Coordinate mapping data
- Opening Delimiter -

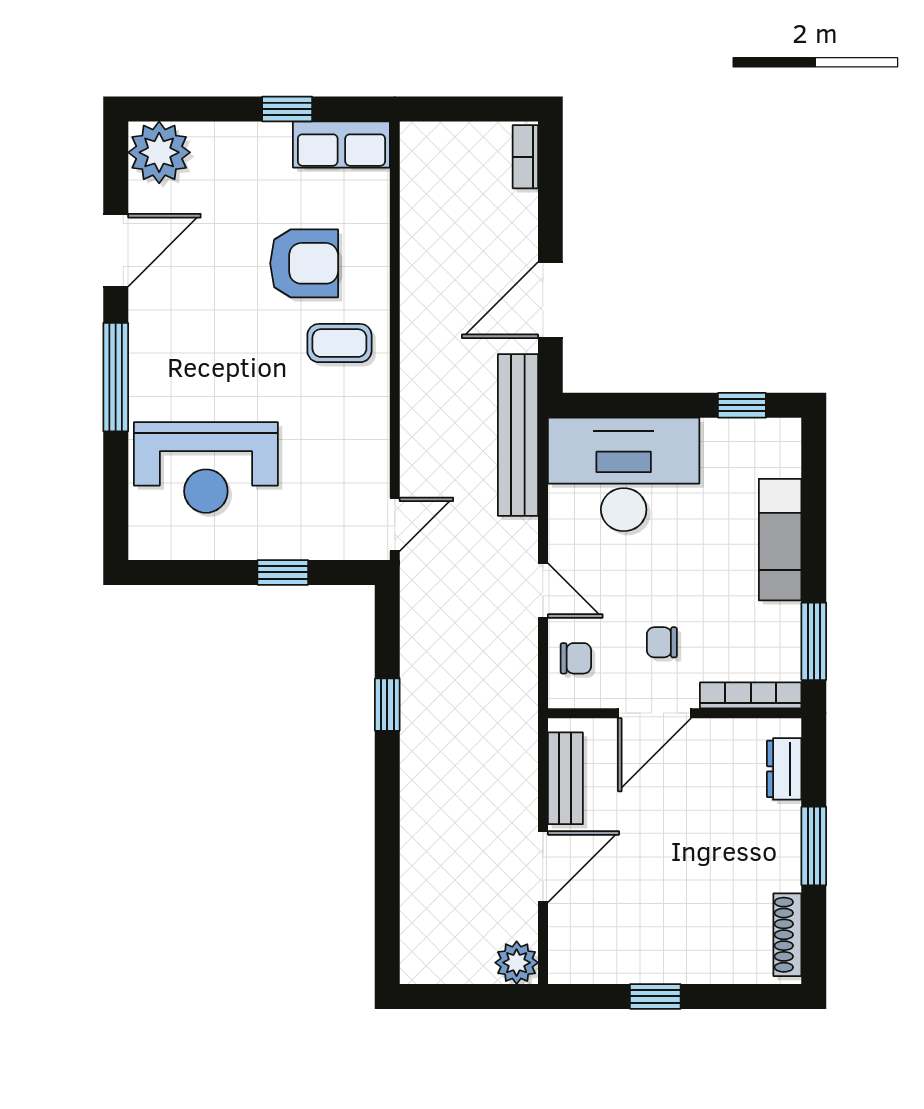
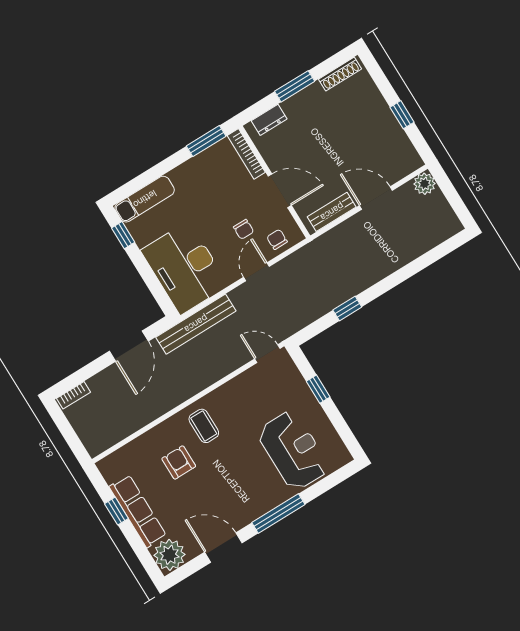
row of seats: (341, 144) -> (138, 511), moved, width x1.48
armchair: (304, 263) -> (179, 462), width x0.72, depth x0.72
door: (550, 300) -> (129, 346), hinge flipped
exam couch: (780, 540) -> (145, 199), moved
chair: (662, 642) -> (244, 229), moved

- Closing Delimiter -

ACTION ITEM: Copy out all of the entries exactly as they stand, with no pictures in your copy.

ANSWER SPACE:
row of seats: (341, 144) -> (138, 511), moved, width x1.48
armchair: (304, 263) -> (179, 462), width x0.72, depth x0.72
door: (550, 300) -> (129, 346), hinge flipped
exam couch: (780, 540) -> (145, 199), moved
chair: (662, 642) -> (244, 229), moved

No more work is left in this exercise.